EXERCISE GOAL:
Every entry must reappear in your answer exactly as written, though its pictures must not.

DATA FOR THIS TASK:
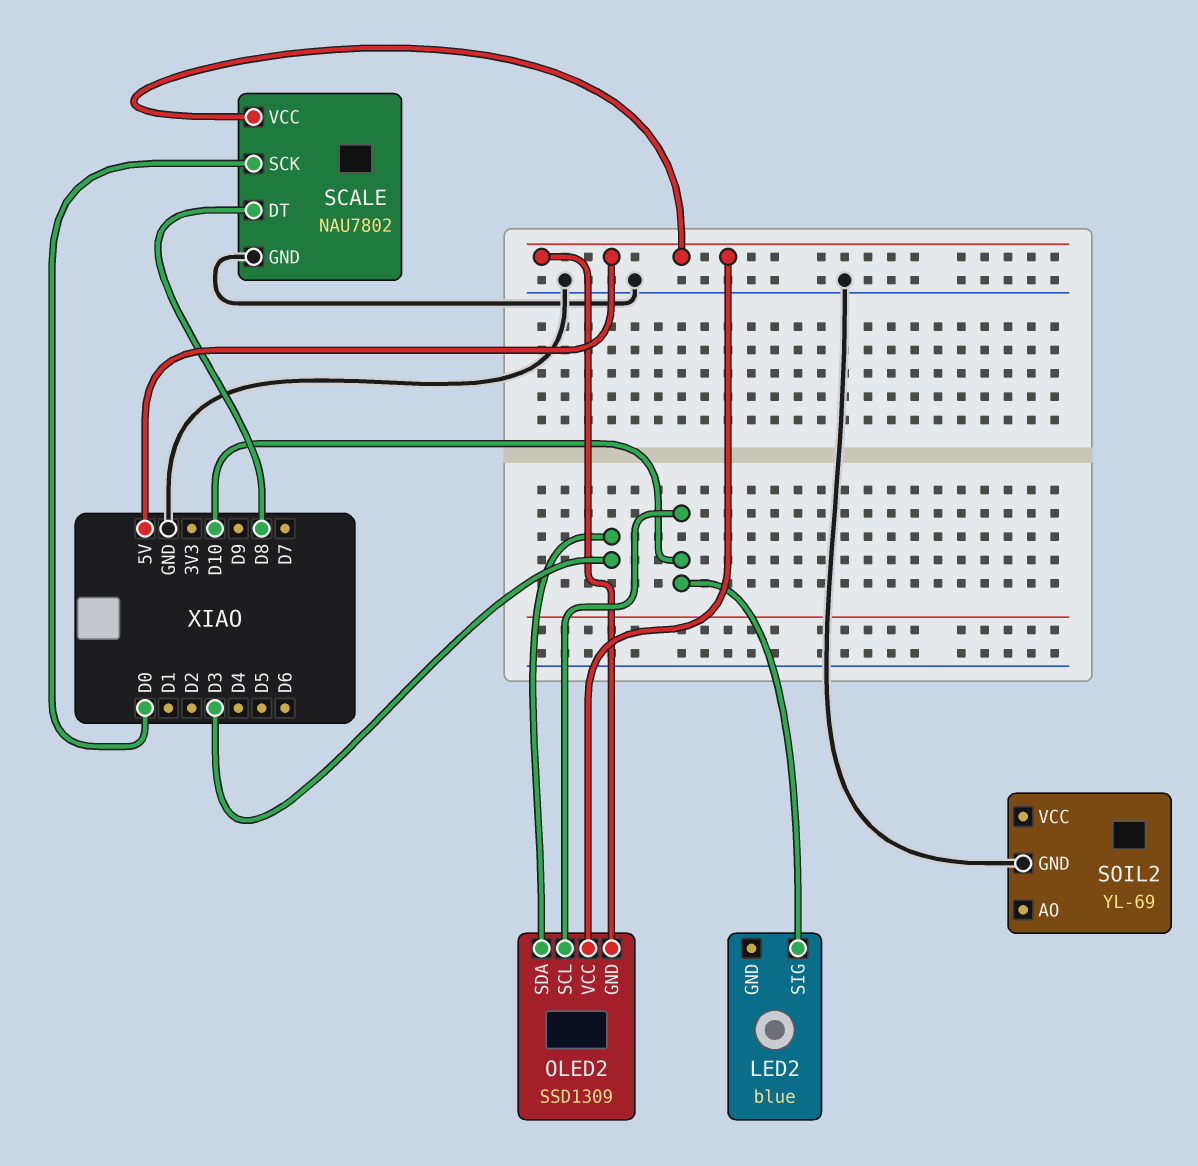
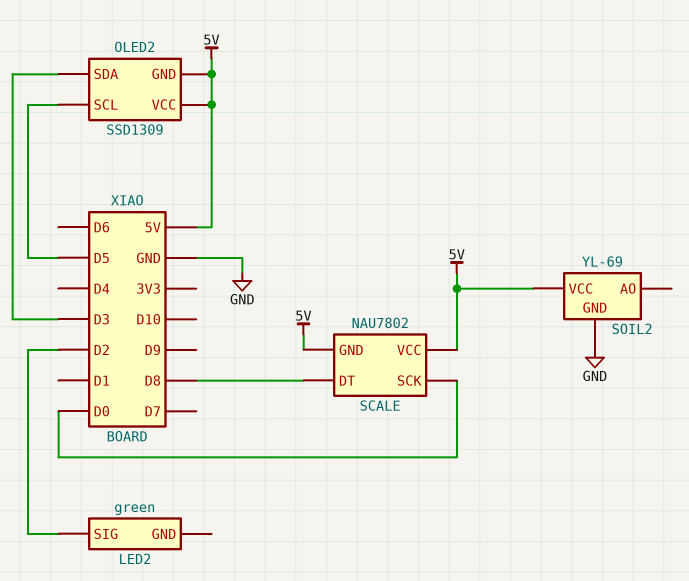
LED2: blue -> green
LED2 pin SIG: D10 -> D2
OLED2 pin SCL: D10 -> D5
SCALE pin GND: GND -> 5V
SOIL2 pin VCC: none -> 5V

RESPONSE TO THE EXERCISE:
LED2: blue -> green
LED2 pin SIG: D10 -> D2
OLED2 pin SCL: D10 -> D5
SCALE pin GND: GND -> 5V
SOIL2 pin VCC: none -> 5V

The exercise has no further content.